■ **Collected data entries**
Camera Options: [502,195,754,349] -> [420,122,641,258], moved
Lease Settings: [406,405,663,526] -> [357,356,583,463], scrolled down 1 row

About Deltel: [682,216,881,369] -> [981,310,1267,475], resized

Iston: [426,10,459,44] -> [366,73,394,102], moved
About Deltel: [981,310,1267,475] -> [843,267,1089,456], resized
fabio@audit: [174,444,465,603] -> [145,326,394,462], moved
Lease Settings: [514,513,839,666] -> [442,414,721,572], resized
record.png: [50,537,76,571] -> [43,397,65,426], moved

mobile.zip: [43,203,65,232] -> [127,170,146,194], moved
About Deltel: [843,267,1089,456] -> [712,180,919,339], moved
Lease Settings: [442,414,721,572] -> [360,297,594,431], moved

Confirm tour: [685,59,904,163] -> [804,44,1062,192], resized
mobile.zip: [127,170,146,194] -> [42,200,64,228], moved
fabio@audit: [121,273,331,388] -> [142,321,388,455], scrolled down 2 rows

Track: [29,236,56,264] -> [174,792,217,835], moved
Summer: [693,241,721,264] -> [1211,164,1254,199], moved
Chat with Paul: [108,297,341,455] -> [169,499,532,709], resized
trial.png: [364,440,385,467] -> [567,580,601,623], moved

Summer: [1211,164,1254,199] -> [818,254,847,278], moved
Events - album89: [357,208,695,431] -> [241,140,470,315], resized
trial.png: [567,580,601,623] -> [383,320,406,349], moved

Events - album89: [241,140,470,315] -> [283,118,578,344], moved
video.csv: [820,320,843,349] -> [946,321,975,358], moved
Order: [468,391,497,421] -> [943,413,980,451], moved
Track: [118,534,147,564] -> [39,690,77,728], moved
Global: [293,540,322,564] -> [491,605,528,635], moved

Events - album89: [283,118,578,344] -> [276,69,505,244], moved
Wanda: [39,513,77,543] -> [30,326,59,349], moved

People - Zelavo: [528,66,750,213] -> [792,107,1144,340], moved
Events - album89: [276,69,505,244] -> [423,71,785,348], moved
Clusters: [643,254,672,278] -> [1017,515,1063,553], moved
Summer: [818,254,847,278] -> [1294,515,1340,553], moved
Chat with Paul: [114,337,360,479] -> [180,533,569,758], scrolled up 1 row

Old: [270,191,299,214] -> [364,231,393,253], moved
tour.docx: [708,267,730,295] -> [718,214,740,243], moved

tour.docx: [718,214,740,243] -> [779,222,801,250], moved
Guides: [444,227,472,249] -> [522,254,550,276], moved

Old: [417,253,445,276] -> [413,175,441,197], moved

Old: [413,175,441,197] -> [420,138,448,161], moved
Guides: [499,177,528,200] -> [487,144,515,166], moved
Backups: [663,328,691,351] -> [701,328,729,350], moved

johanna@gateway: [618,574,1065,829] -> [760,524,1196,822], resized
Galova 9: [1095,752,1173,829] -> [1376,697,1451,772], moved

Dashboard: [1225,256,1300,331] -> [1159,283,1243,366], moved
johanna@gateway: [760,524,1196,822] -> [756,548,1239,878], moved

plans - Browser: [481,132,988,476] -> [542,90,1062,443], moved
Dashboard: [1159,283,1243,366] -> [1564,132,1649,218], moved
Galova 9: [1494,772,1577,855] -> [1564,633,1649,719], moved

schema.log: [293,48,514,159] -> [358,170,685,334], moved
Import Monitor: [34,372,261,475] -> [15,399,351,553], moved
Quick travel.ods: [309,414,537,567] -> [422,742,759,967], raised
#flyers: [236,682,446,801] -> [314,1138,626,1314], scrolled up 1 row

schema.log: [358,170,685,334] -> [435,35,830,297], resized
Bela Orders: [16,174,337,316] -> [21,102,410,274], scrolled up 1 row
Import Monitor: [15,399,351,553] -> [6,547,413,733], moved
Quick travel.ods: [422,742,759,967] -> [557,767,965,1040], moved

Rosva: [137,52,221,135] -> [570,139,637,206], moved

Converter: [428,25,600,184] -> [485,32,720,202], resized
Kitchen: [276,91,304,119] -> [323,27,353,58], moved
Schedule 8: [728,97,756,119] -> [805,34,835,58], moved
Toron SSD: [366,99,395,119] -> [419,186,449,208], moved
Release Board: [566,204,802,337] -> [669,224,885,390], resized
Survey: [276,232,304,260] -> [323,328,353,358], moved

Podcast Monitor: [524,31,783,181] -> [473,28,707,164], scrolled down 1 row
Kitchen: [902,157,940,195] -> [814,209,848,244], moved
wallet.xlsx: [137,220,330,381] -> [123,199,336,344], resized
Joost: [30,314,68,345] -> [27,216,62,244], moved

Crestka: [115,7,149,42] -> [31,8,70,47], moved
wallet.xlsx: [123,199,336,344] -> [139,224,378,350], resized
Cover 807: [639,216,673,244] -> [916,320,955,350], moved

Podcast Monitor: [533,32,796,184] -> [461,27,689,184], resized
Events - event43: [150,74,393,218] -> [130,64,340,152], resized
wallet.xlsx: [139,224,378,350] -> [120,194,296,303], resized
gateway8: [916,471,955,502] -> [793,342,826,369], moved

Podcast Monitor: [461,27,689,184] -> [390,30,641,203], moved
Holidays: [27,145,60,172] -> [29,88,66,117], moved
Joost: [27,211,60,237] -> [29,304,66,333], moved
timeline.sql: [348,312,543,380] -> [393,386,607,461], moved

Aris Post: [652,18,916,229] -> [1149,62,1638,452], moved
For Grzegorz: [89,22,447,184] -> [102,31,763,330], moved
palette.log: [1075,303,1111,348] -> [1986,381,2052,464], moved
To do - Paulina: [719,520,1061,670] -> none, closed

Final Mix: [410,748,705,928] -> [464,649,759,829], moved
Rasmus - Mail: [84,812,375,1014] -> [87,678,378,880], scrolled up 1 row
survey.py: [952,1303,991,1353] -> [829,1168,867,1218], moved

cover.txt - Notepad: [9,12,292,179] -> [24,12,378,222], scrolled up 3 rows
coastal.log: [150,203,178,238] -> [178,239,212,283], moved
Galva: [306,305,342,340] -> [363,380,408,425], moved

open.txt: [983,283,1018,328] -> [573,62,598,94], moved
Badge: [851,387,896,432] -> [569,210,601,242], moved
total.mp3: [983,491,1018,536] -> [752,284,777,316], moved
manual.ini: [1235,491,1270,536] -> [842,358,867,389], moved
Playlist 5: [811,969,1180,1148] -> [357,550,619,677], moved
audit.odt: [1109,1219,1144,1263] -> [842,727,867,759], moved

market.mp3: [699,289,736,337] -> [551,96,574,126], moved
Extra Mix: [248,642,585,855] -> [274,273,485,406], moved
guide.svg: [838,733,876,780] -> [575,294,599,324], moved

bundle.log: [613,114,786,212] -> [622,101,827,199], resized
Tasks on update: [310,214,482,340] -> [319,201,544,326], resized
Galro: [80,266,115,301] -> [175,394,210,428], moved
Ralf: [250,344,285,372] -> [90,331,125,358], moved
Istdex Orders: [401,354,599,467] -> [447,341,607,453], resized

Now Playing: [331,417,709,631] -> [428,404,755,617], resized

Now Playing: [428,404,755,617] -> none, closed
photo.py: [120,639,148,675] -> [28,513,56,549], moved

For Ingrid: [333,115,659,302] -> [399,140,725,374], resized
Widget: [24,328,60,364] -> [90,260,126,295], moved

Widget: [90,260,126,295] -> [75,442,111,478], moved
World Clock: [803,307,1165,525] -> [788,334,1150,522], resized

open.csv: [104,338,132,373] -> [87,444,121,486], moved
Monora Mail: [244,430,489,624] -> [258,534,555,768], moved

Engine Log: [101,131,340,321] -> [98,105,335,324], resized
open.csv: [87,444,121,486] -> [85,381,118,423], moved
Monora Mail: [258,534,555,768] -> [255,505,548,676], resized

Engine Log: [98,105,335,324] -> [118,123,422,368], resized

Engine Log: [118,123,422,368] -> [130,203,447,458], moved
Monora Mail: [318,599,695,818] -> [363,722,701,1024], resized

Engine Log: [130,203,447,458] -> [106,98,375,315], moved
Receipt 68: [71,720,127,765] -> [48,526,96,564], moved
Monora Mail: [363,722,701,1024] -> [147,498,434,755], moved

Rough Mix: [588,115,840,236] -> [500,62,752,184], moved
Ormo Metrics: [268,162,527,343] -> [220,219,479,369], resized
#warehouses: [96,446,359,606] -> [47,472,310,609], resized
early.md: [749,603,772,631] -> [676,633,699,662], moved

■ **WORK TO COMPLETE**
Exactly the lines from the start of the entries through the one bearing "Iston: [426,10,459,44] ->" are to be output, with both ends included.

■ **RESPONSE**
Camera Options: [502,195,754,349] -> [420,122,641,258], moved
Lease Settings: [406,405,663,526] -> [357,356,583,463], scrolled down 1 row

About Deltel: [682,216,881,369] -> [981,310,1267,475], resized

Iston: [426,10,459,44] -> [366,73,394,102], moved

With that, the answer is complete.